Directions for this task>
When you reach the line containing "yellow slope G6:G7 level 1 top 7", begin copying exactly, and keep going through the last line of the records below, copying nothing before it.

Scene difference descriptions
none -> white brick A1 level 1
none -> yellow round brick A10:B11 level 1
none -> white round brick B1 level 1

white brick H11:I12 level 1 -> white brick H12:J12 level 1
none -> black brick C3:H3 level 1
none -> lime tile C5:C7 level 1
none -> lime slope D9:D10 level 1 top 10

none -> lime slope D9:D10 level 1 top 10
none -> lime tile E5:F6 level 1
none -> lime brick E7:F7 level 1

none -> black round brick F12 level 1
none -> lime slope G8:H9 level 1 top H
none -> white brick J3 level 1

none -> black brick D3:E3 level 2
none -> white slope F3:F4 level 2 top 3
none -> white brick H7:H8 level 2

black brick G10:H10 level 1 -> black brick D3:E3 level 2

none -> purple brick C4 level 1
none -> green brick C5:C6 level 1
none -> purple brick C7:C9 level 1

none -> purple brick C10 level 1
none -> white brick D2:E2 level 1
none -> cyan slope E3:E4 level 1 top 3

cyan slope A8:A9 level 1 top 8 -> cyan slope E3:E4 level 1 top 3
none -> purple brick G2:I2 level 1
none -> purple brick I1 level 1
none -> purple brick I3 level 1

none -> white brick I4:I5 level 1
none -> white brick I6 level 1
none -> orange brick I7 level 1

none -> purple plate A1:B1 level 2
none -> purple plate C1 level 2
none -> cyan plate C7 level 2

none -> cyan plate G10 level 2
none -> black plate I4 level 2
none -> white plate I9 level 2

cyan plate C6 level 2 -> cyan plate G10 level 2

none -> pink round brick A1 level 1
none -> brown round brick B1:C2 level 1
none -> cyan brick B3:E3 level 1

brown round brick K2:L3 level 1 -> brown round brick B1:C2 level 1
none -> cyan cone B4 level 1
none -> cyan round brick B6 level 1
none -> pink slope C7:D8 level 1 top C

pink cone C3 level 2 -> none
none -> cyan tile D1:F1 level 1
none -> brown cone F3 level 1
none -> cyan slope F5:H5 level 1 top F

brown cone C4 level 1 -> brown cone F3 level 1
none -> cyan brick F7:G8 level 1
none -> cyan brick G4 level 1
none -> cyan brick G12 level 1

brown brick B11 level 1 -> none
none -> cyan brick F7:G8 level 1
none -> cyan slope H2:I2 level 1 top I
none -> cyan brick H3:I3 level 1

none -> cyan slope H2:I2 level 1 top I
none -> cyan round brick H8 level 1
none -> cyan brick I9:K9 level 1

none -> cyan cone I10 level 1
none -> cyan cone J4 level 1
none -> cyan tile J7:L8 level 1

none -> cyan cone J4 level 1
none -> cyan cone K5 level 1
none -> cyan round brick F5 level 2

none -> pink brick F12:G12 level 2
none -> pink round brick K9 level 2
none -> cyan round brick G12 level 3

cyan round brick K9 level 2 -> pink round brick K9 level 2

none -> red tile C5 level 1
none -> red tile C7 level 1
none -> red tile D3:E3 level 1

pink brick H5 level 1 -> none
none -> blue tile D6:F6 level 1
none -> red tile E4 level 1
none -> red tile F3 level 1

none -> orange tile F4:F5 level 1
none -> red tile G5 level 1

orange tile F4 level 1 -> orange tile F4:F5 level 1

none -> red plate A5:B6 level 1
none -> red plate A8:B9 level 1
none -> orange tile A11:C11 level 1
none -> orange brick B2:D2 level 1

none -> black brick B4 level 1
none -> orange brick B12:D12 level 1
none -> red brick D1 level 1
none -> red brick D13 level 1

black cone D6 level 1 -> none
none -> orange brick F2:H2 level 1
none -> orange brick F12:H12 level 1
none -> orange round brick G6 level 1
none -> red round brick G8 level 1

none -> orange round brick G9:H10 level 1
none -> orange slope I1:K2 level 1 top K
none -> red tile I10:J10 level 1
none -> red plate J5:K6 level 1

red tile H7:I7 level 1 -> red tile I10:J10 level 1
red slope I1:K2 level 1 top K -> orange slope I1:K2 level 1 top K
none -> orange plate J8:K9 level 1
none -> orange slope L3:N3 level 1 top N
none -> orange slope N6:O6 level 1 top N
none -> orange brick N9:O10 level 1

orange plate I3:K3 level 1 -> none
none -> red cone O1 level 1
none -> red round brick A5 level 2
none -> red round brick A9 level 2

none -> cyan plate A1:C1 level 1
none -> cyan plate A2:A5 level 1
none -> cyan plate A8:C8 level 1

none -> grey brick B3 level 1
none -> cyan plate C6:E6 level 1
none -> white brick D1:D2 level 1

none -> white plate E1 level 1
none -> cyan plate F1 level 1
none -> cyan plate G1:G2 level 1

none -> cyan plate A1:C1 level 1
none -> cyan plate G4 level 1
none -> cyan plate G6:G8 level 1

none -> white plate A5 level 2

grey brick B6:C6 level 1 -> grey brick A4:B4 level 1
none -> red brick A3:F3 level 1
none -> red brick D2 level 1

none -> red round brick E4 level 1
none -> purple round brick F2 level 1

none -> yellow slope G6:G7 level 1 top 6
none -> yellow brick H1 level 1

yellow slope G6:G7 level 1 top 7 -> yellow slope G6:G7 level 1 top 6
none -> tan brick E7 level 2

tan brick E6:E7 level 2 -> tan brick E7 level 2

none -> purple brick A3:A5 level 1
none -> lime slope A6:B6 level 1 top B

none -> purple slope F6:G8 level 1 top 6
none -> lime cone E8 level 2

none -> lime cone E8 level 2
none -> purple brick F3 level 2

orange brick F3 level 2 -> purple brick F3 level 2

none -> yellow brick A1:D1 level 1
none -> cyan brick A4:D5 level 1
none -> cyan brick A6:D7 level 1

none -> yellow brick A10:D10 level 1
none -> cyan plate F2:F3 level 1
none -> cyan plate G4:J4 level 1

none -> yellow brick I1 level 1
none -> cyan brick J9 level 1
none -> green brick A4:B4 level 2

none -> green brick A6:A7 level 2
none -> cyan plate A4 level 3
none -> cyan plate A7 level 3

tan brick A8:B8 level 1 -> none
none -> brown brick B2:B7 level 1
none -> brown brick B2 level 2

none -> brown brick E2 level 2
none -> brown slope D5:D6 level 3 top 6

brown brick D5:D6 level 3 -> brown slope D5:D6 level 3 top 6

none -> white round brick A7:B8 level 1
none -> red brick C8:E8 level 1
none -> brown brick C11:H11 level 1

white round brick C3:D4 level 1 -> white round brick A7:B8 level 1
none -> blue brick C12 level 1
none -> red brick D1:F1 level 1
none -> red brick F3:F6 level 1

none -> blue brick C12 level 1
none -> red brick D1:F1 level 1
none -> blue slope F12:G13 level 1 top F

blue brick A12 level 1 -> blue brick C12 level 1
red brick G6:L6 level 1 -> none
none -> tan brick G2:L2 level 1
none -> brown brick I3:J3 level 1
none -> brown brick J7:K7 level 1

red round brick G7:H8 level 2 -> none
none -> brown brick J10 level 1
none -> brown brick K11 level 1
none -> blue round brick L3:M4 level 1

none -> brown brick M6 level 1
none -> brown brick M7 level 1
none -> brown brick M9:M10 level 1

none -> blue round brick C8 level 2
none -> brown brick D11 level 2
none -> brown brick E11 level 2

Completed exercise>
yellow slope G6:G7 level 1 top 7 -> yellow slope G6:G7 level 1 top 6
none -> tan brick E7 level 2

tan brick E6:E7 level 2 -> tan brick E7 level 2

none -> purple brick A3:A5 level 1
none -> lime slope A6:B6 level 1 top B

none -> purple slope F6:G8 level 1 top 6
none -> lime cone E8 level 2

none -> lime cone E8 level 2
none -> purple brick F3 level 2

orange brick F3 level 2 -> purple brick F3 level 2

none -> yellow brick A1:D1 level 1
none -> cyan brick A4:D5 level 1
none -> cyan brick A6:D7 level 1

none -> yellow brick A10:D10 level 1
none -> cyan plate F2:F3 level 1
none -> cyan plate G4:J4 level 1

none -> yellow brick I1 level 1
none -> cyan brick J9 level 1
none -> green brick A4:B4 level 2

none -> green brick A6:A7 level 2
none -> cyan plate A4 level 3
none -> cyan plate A7 level 3

tan brick A8:B8 level 1 -> none
none -> brown brick B2:B7 level 1
none -> brown brick B2 level 2

none -> brown brick E2 level 2
none -> brown slope D5:D6 level 3 top 6

brown brick D5:D6 level 3 -> brown slope D5:D6 level 3 top 6

none -> white round brick A7:B8 level 1
none -> red brick C8:E8 level 1
none -> brown brick C11:H11 level 1

white round brick C3:D4 level 1 -> white round brick A7:B8 level 1
none -> blue brick C12 level 1
none -> red brick D1:F1 level 1
none -> red brick F3:F6 level 1

none -> blue brick C12 level 1
none -> red brick D1:F1 level 1
none -> blue slope F12:G13 level 1 top F

blue brick A12 level 1 -> blue brick C12 level 1
red brick G6:L6 level 1 -> none
none -> tan brick G2:L2 level 1
none -> brown brick I3:J3 level 1
none -> brown brick J7:K7 level 1

red round brick G7:H8 level 2 -> none
none -> brown brick J10 level 1
none -> brown brick K11 level 1
none -> blue round brick L3:M4 level 1

none -> brown brick M6 level 1
none -> brown brick M7 level 1
none -> brown brick M9:M10 level 1

none -> blue round brick C8 level 2
none -> brown brick D11 level 2
none -> brown brick E11 level 2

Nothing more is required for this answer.